[Task directions]: Each record below should be returned word for word, with no pictures included.

[Raw data]:
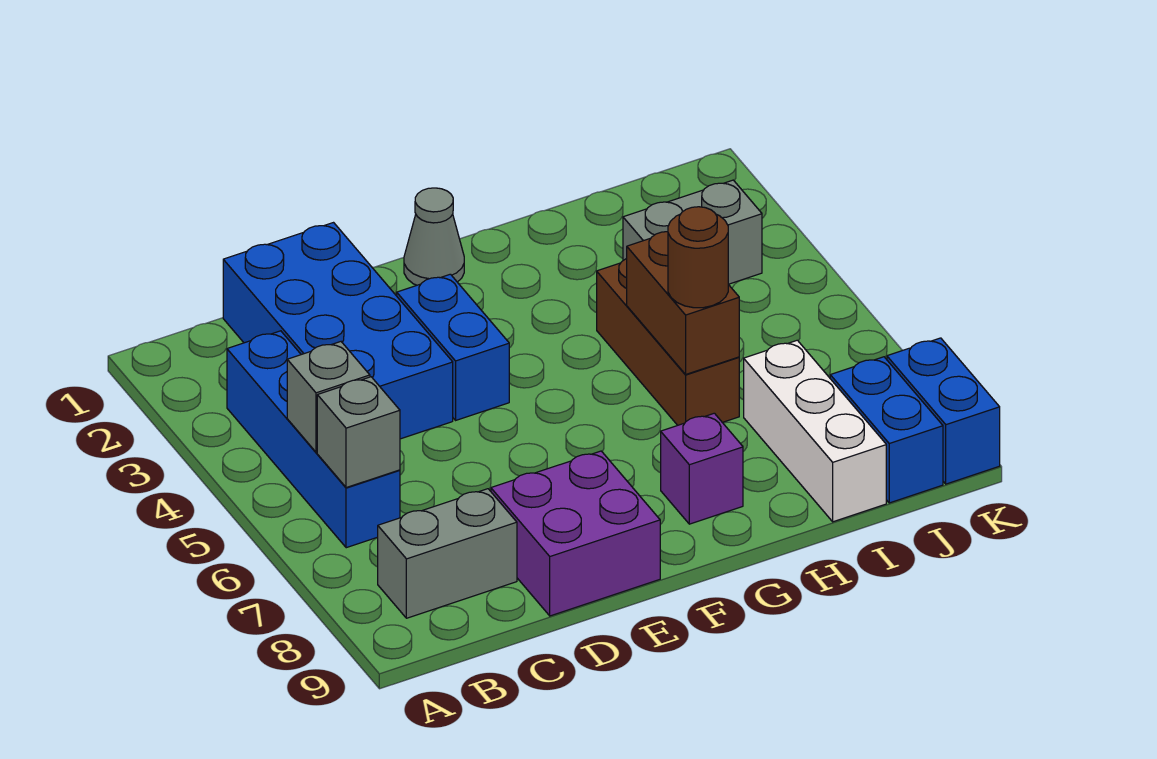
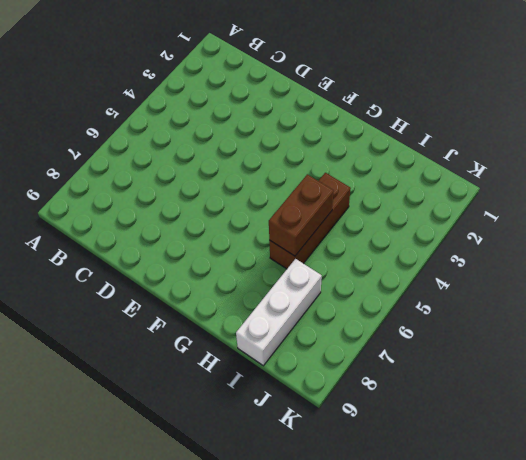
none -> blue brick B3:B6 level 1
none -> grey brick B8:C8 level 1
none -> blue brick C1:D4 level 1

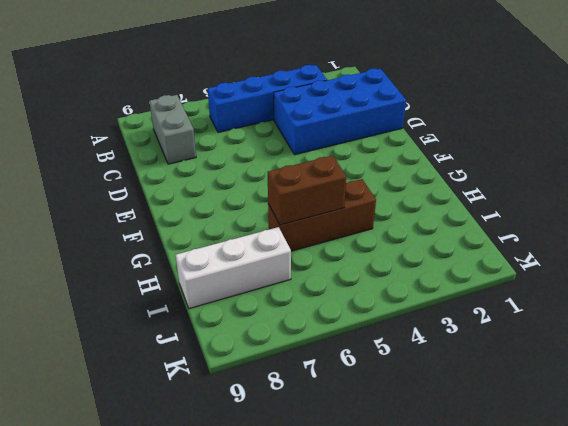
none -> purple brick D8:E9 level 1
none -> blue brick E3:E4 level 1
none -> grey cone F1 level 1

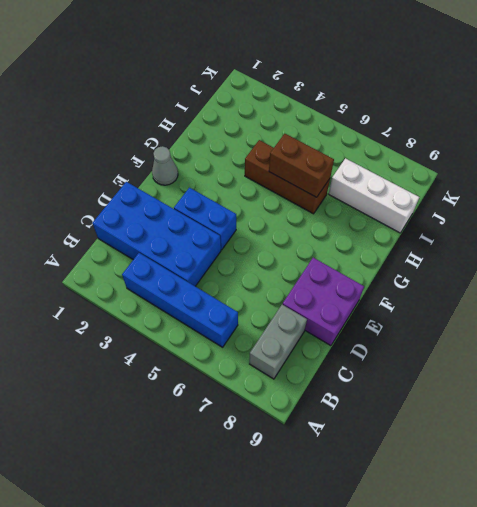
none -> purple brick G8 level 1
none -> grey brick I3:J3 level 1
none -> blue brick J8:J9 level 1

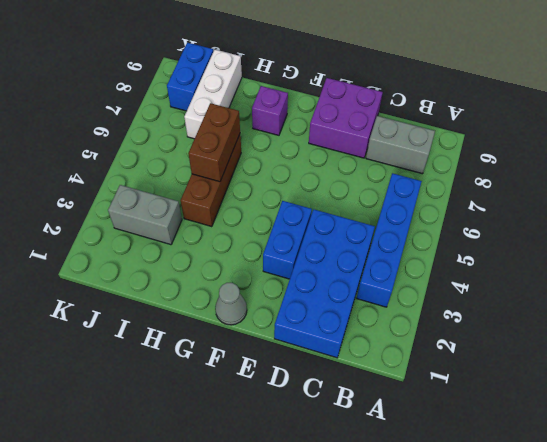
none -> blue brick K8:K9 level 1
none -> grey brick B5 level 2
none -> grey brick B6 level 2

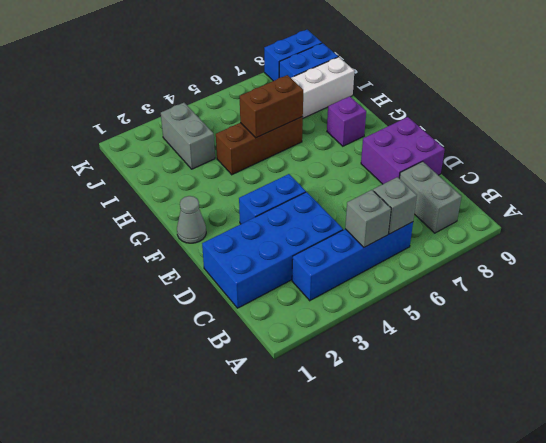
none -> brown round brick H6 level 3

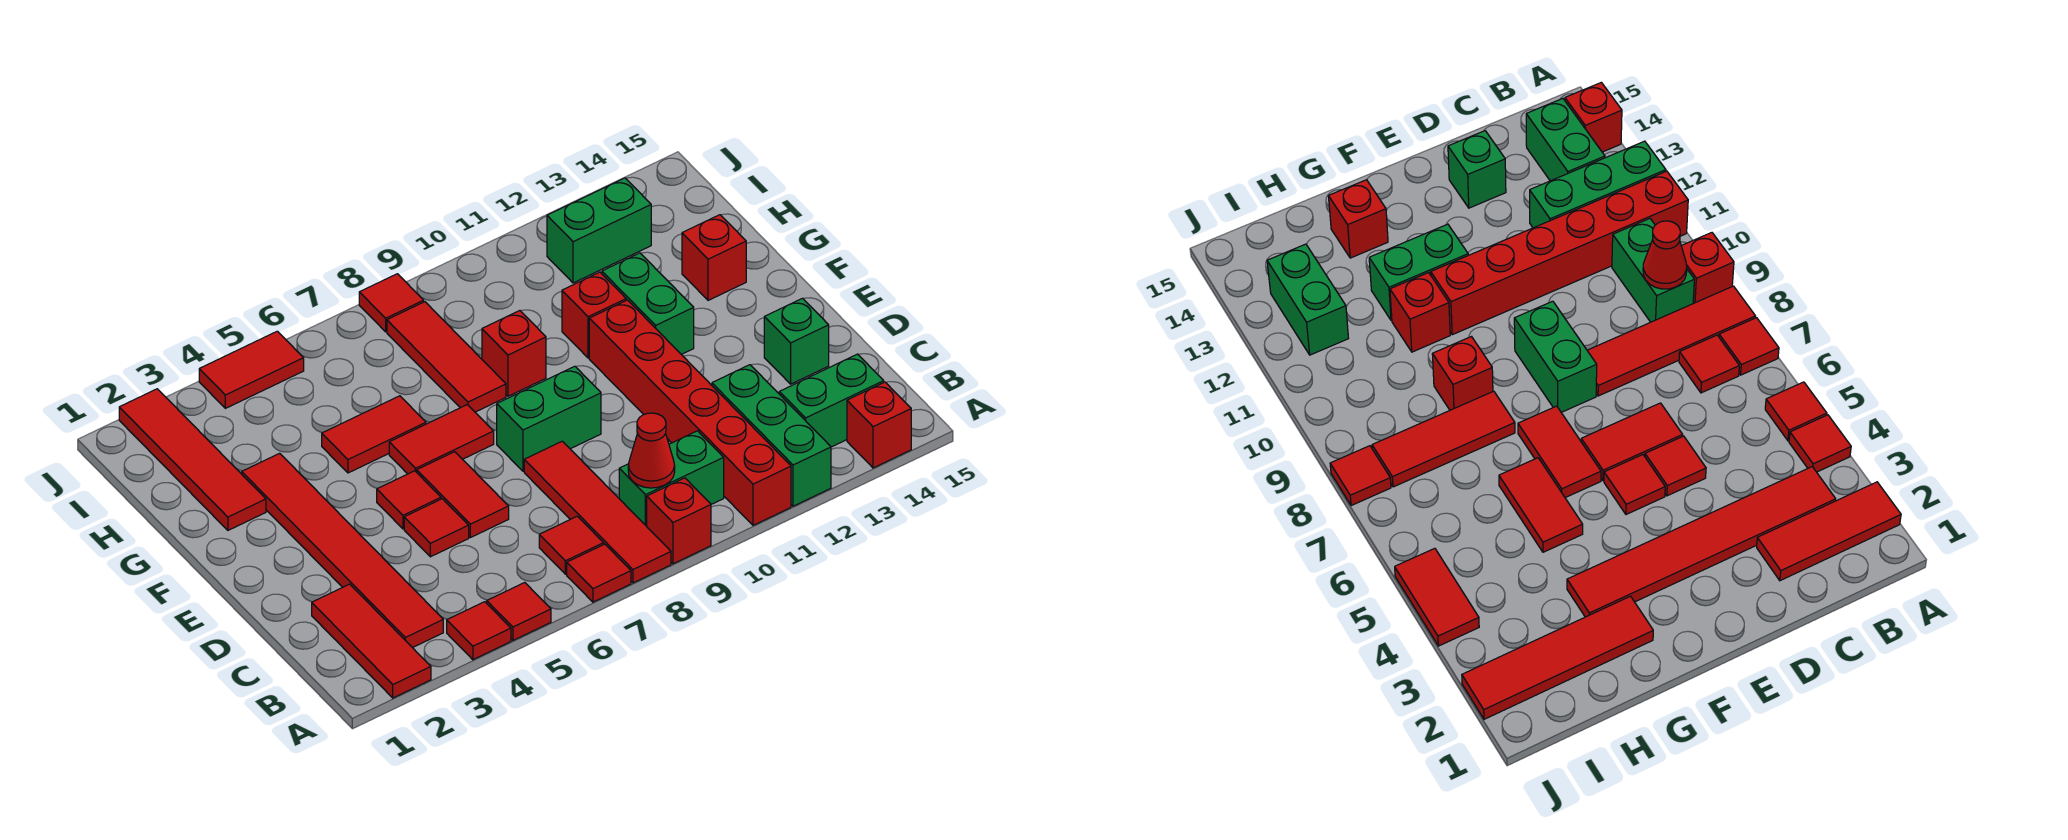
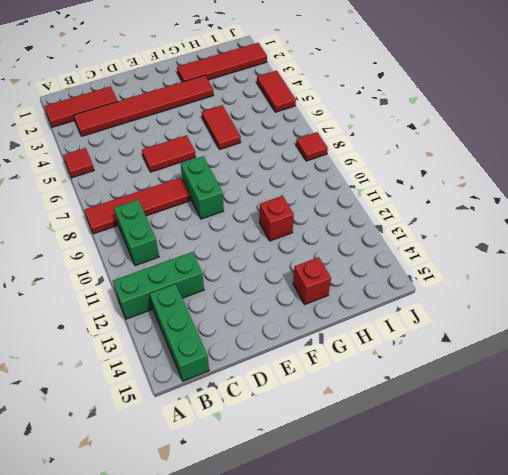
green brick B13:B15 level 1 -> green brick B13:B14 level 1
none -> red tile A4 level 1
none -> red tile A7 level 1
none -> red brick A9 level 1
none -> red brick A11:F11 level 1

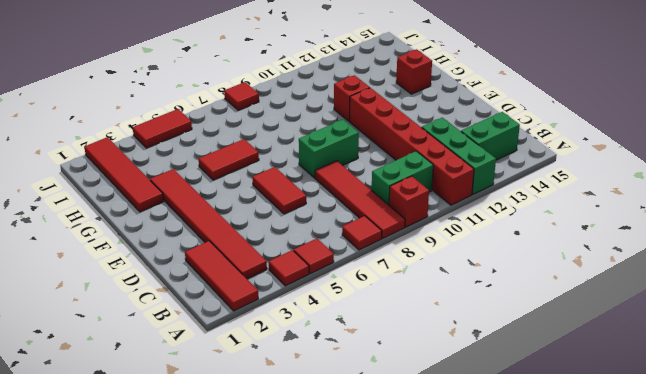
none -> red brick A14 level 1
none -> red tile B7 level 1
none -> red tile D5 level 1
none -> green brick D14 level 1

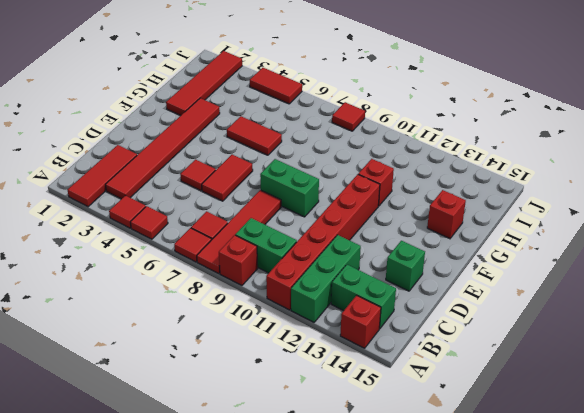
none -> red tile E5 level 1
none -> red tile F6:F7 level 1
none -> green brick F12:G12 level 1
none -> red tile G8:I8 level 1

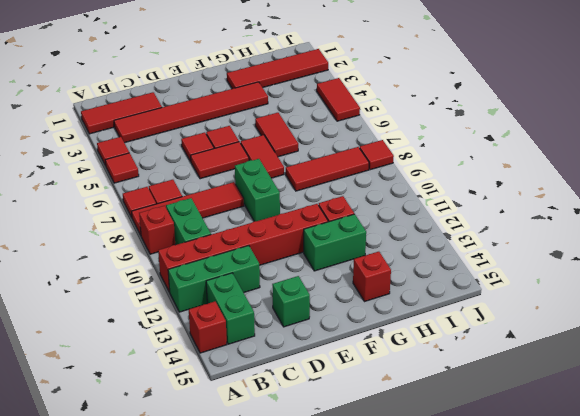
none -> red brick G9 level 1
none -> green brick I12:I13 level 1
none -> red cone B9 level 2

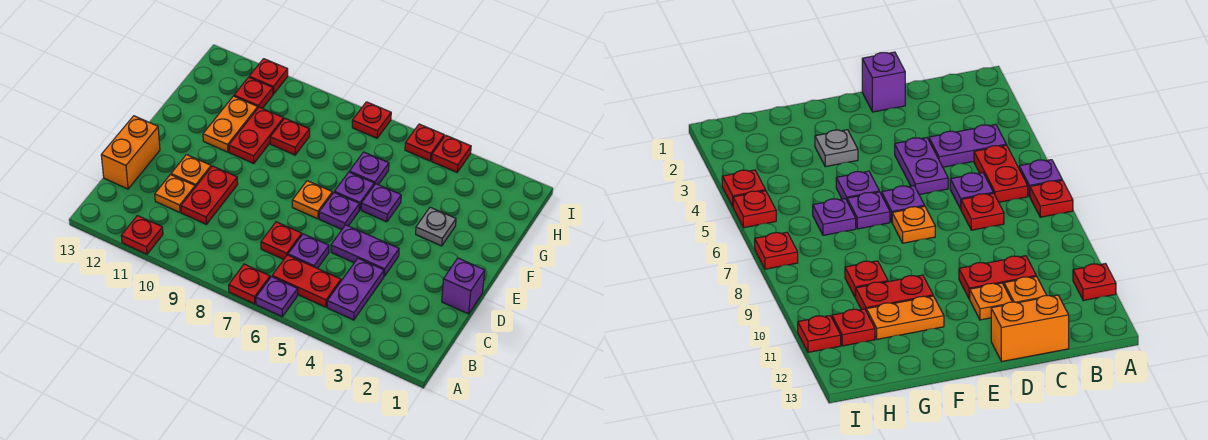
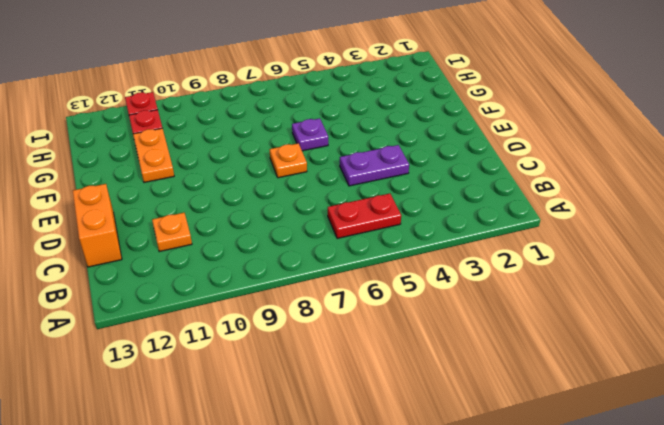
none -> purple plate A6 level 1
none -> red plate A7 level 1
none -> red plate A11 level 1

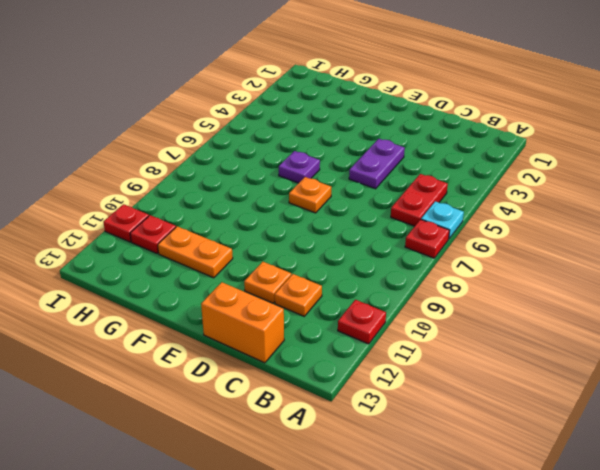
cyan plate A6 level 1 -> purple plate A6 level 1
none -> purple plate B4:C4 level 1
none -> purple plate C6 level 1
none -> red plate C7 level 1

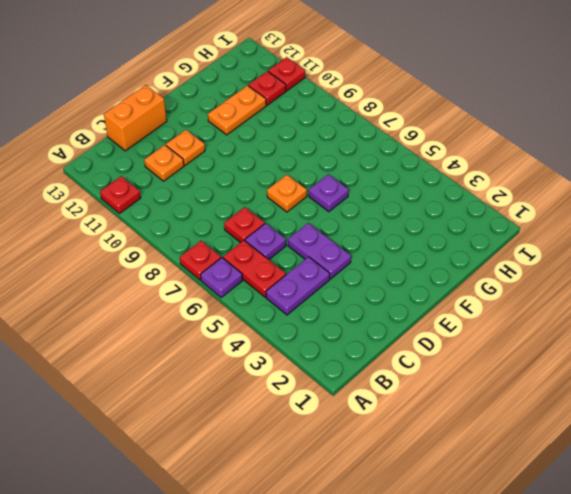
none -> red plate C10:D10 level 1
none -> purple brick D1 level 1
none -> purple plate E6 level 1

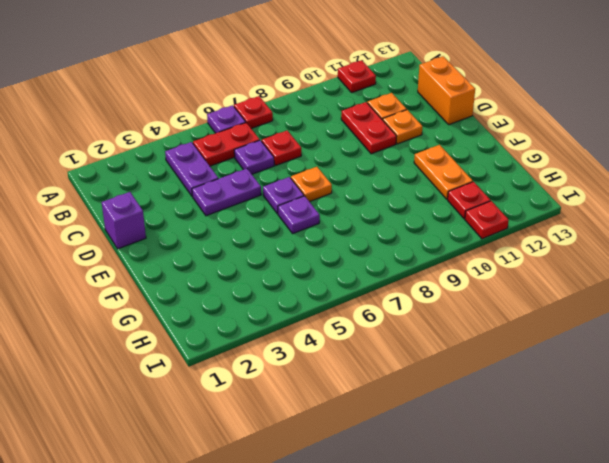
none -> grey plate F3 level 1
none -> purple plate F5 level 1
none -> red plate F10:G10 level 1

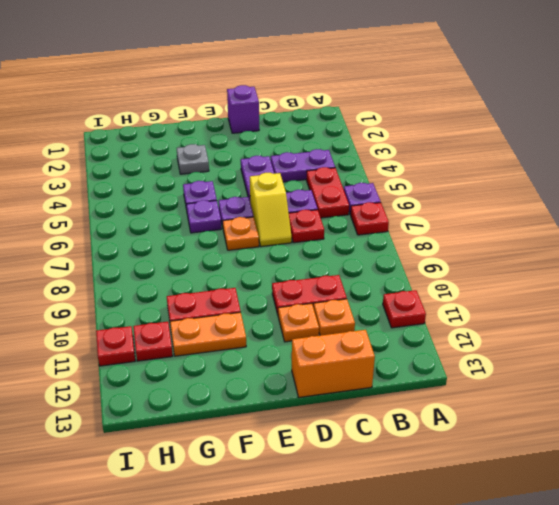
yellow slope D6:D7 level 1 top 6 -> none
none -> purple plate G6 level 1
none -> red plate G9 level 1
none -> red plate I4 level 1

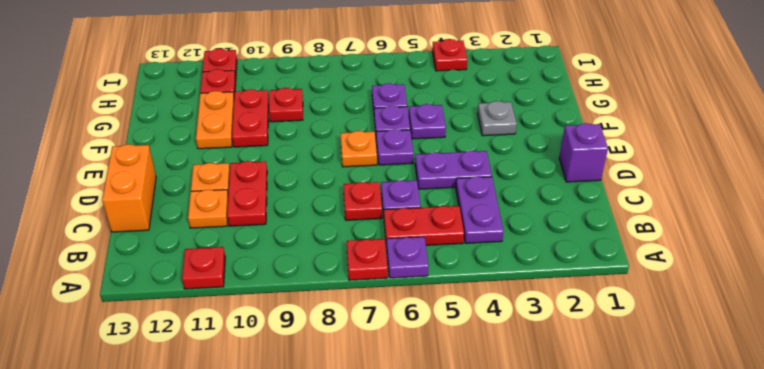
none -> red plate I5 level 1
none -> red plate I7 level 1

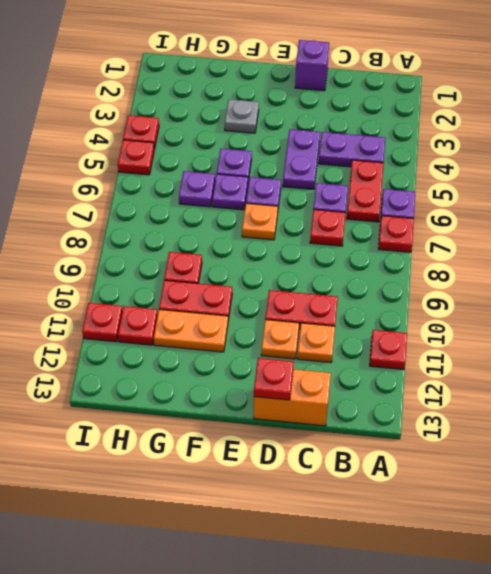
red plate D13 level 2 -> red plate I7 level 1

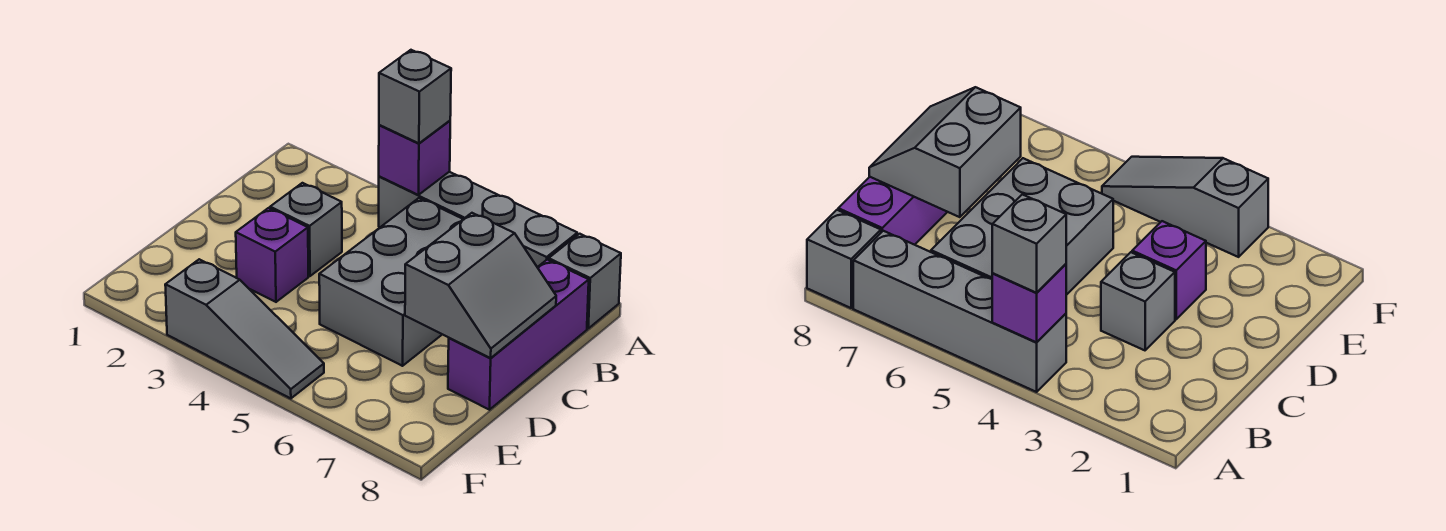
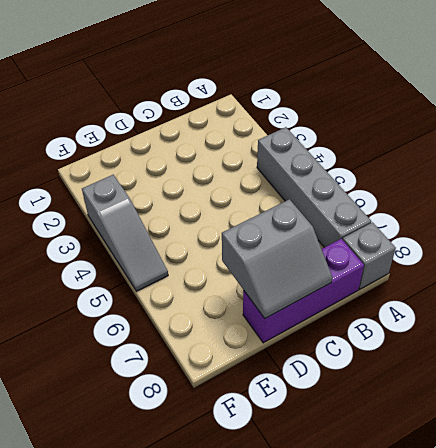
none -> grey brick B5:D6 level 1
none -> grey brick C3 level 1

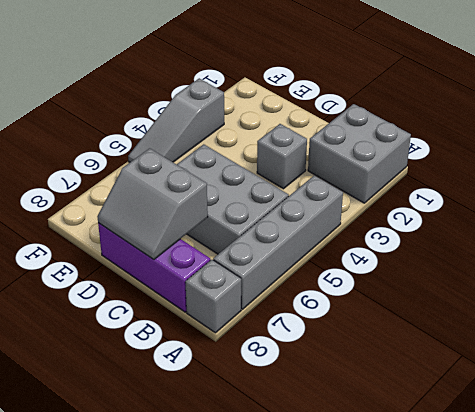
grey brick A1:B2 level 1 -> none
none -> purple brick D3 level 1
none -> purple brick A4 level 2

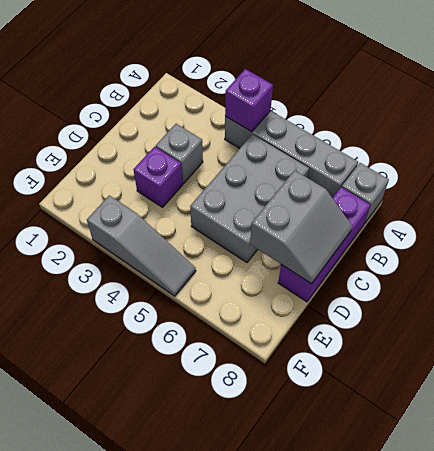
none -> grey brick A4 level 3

[Problem solution]:
none -> blue brick B3:B6 level 1
none -> grey brick B8:C8 level 1
none -> blue brick C1:D4 level 1

none -> purple brick D8:E9 level 1
none -> blue brick E3:E4 level 1
none -> grey cone F1 level 1

none -> purple brick G8 level 1
none -> grey brick I3:J3 level 1
none -> blue brick J8:J9 level 1

none -> blue brick K8:K9 level 1
none -> grey brick B5 level 2
none -> grey brick B6 level 2

none -> brown round brick H6 level 3

green brick B13:B15 level 1 -> green brick B13:B14 level 1
none -> red tile A4 level 1
none -> red tile A7 level 1
none -> red brick A9 level 1
none -> red brick A11:F11 level 1

none -> red brick A14 level 1
none -> red tile B7 level 1
none -> red tile D5 level 1
none -> green brick D14 level 1

none -> red tile E5 level 1
none -> red tile F6:F7 level 1
none -> green brick F12:G12 level 1
none -> red tile G8:I8 level 1

none -> red brick G9 level 1
none -> green brick I12:I13 level 1
none -> red cone B9 level 2

none -> purple plate A6 level 1
none -> red plate A7 level 1
none -> red plate A11 level 1

cyan plate A6 level 1 -> purple plate A6 level 1
none -> purple plate B4:C4 level 1
none -> purple plate C6 level 1
none -> red plate C7 level 1

none -> red plate C10:D10 level 1
none -> purple brick D1 level 1
none -> purple plate E6 level 1

none -> grey plate F3 level 1
none -> purple plate F5 level 1
none -> red plate F10:G10 level 1

yellow slope D6:D7 level 1 top 6 -> none
none -> purple plate G6 level 1
none -> red plate G9 level 1
none -> red plate I4 level 1

none -> red plate I5 level 1
none -> red plate I7 level 1

red plate D13 level 2 -> red plate I7 level 1

none -> grey brick B5:D6 level 1
none -> grey brick C3 level 1

grey brick A1:B2 level 1 -> none
none -> purple brick D3 level 1
none -> purple brick A4 level 2

none -> grey brick A4 level 3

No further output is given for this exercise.